**Task objective**
Of the lines in the data below, write out exactly those from the one holding "pierścień/czarny (no. 4 from left)" through the one holding "The haltère (bleu)", both included.

**Stored items**
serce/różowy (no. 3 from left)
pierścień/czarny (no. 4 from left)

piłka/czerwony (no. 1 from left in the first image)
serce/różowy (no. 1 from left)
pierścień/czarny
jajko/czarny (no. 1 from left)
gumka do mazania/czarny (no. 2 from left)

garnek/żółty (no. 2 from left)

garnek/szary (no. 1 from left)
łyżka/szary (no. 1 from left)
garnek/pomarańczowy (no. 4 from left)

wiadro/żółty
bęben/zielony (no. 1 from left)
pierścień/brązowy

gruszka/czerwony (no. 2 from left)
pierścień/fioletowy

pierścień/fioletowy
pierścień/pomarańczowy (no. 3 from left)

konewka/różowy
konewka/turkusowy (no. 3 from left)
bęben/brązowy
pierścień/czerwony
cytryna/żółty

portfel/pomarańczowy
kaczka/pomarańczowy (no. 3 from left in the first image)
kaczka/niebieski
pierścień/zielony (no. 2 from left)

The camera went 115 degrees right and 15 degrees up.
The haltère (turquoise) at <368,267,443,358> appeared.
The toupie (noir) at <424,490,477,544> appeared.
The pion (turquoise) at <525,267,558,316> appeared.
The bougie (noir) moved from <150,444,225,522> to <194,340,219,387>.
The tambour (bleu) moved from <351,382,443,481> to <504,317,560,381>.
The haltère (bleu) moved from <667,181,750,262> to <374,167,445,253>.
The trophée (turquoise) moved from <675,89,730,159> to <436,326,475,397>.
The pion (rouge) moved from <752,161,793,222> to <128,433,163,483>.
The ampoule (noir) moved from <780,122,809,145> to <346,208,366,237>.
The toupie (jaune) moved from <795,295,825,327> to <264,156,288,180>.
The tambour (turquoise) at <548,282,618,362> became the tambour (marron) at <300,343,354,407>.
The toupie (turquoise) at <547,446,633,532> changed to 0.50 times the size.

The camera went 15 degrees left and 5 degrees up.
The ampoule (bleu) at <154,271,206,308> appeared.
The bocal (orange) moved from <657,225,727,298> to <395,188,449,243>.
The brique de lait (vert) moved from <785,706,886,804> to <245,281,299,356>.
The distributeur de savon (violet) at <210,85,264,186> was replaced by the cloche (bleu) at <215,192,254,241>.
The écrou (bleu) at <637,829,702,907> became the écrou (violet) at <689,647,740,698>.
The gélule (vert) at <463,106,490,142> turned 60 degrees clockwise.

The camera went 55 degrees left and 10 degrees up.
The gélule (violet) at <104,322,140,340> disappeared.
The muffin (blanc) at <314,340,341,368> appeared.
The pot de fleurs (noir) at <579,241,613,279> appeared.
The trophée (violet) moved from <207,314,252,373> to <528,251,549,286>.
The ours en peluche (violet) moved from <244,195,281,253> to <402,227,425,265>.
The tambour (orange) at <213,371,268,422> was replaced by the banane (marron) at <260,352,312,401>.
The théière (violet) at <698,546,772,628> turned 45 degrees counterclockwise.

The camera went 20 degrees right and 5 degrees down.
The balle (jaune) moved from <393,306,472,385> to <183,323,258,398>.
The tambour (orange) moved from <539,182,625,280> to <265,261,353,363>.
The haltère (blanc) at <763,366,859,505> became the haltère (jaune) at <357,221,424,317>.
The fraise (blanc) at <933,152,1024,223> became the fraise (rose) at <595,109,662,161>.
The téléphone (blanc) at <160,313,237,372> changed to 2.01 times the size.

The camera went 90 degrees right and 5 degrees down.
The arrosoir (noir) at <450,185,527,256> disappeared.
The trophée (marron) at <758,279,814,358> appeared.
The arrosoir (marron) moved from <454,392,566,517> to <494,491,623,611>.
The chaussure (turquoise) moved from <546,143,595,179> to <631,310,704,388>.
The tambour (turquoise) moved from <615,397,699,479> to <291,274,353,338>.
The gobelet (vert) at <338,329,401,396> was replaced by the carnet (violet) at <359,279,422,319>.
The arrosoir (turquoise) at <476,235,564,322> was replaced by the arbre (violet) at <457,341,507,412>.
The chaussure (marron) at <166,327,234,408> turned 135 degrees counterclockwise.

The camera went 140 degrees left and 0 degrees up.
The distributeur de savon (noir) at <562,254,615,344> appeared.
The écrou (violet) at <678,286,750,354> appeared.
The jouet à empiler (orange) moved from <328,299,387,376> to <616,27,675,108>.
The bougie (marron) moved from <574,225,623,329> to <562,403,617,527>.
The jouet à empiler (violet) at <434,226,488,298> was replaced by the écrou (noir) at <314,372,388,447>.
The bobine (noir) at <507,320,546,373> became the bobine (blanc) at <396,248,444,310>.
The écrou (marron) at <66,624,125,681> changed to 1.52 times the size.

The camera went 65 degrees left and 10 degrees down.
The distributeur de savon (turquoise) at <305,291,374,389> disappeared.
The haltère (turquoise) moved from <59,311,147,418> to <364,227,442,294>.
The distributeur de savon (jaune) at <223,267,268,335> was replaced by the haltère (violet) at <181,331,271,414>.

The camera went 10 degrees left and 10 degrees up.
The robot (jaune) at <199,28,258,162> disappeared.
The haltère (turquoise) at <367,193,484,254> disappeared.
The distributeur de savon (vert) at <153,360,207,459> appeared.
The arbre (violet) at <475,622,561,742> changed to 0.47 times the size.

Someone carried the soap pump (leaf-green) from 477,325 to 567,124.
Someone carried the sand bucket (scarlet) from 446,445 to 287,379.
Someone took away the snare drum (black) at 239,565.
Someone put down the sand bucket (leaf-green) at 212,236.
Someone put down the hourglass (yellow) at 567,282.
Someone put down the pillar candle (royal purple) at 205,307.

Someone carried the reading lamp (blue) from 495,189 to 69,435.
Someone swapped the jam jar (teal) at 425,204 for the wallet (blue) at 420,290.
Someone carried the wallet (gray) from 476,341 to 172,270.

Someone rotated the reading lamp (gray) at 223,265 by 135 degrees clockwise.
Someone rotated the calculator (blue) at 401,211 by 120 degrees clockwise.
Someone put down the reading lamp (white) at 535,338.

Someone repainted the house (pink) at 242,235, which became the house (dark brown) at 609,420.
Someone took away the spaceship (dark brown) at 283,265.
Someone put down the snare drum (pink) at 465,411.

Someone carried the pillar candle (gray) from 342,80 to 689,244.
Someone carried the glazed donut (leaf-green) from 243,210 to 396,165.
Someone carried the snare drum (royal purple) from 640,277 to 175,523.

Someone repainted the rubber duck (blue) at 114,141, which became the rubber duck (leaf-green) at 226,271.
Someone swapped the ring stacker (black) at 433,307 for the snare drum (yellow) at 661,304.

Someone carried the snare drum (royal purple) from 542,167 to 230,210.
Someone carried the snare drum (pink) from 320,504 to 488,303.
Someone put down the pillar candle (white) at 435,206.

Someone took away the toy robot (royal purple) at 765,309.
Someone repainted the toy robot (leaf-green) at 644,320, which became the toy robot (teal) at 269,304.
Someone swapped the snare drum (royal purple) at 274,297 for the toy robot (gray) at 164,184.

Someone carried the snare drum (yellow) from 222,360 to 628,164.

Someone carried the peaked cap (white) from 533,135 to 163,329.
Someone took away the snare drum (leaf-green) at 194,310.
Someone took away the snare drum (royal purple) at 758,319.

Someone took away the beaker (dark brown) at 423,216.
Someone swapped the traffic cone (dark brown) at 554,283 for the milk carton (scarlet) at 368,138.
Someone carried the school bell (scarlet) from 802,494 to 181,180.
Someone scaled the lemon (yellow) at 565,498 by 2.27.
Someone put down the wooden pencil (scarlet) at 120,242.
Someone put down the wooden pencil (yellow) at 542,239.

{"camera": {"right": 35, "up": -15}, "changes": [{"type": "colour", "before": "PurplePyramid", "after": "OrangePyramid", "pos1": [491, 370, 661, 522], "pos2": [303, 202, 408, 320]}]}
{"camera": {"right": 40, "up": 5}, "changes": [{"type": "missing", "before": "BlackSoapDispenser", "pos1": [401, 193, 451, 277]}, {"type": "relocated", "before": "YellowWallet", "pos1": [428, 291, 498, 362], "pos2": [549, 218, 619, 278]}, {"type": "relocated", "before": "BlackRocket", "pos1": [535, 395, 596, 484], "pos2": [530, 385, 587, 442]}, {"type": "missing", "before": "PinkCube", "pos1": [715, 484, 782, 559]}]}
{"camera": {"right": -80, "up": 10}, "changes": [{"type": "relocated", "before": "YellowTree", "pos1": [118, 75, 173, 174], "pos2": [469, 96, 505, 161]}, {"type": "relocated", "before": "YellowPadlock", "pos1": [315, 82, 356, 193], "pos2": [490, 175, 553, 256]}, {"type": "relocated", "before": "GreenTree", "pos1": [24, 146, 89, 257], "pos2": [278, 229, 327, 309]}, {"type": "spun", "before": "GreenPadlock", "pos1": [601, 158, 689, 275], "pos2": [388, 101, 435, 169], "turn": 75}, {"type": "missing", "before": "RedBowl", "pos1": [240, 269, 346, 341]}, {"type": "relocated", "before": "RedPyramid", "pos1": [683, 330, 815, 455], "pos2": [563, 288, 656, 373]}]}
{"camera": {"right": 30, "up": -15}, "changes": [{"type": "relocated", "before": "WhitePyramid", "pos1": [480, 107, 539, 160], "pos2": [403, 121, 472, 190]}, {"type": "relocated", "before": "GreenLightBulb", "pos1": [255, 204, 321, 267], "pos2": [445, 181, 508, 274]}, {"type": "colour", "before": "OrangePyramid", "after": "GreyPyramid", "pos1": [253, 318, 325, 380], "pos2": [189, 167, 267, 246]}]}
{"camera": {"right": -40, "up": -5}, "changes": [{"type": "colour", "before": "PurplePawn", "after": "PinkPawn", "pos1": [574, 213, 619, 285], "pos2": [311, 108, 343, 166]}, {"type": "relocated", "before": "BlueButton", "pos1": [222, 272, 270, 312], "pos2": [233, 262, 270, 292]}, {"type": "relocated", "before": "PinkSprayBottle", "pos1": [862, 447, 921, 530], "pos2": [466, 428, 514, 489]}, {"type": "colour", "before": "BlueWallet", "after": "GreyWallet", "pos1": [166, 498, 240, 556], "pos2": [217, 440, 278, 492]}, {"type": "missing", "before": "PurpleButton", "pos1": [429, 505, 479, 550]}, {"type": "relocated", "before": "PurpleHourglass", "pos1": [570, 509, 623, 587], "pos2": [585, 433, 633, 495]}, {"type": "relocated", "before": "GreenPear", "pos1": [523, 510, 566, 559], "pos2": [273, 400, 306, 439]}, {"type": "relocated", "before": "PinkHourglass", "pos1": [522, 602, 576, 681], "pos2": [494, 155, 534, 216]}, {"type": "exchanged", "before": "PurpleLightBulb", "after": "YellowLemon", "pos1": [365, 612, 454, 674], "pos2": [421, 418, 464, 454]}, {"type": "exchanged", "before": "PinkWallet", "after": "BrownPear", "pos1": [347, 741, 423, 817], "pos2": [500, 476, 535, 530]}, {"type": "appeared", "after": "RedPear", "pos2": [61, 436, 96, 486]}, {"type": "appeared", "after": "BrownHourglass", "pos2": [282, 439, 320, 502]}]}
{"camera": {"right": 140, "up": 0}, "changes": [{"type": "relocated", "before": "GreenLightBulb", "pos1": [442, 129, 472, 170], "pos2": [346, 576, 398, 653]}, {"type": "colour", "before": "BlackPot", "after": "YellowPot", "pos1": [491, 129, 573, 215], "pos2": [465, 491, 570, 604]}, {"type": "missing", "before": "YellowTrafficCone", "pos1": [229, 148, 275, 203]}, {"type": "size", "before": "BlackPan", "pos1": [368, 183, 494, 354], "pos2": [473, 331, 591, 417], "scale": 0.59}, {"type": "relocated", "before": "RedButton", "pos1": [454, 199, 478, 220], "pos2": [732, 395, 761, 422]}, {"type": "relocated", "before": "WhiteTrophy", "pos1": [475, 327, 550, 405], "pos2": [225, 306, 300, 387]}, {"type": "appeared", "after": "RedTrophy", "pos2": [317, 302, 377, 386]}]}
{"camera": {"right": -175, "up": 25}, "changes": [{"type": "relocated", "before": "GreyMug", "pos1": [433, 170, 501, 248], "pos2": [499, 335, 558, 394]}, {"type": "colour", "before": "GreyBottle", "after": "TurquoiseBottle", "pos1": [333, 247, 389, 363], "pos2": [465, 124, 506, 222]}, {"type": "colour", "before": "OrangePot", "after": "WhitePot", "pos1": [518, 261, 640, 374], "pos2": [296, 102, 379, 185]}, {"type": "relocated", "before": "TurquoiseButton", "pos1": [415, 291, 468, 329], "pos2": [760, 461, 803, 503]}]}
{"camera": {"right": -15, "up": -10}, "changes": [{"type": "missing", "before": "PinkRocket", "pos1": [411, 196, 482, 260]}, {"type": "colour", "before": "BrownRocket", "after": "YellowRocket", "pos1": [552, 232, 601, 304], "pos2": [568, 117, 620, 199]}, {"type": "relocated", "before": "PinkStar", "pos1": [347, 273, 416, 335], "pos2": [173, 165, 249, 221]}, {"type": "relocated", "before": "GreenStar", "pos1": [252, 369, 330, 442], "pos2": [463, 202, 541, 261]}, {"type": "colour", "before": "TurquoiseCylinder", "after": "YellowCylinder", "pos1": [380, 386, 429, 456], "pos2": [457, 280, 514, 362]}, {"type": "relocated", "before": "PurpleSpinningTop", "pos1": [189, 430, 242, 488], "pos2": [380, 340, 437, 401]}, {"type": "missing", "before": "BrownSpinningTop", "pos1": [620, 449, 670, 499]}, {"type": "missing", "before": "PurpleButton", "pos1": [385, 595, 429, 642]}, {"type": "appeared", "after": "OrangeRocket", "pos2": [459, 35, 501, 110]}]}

**Answer to the exercise**
pierścień/czarny (no. 4 from left)

piłka/czerwony (no. 1 from left in the first image)
serce/różowy (no. 1 from left)
pierścień/czarny
jajko/czarny (no. 1 from left)
gumka do mazania/czarny (no. 2 from left)

garnek/żółty (no. 2 from left)

garnek/szary (no. 1 from left)
łyżka/szary (no. 1 from left)
garnek/pomarańczowy (no. 4 from left)

wiadro/żółty
bęben/zielony (no. 1 from left)
pierścień/brązowy

gruszka/czerwony (no. 2 from left)
pierścień/fioletowy

pierścień/fioletowy
pierścień/pomarańczowy (no. 3 from left)

konewka/różowy
konewka/turkusowy (no. 3 from left)
bęben/brązowy
pierścień/czerwony
cytryna/żółty

portfel/pomarańczowy
kaczka/pomarańczowy (no. 3 from left in the first image)
kaczka/niebieski
pierścień/zielony (no. 2 from left)

The camera went 115 degrees right and 15 degrees up.
The haltère (turquoise) at <368,267,443,358> appeared.
The toupie (noir) at <424,490,477,544> appeared.
The pion (turquoise) at <525,267,558,316> appeared.
The bougie (noir) moved from <150,444,225,522> to <194,340,219,387>.
The tambour (bleu) moved from <351,382,443,481> to <504,317,560,381>.
The haltère (bleu) moved from <667,181,750,262> to <374,167,445,253>.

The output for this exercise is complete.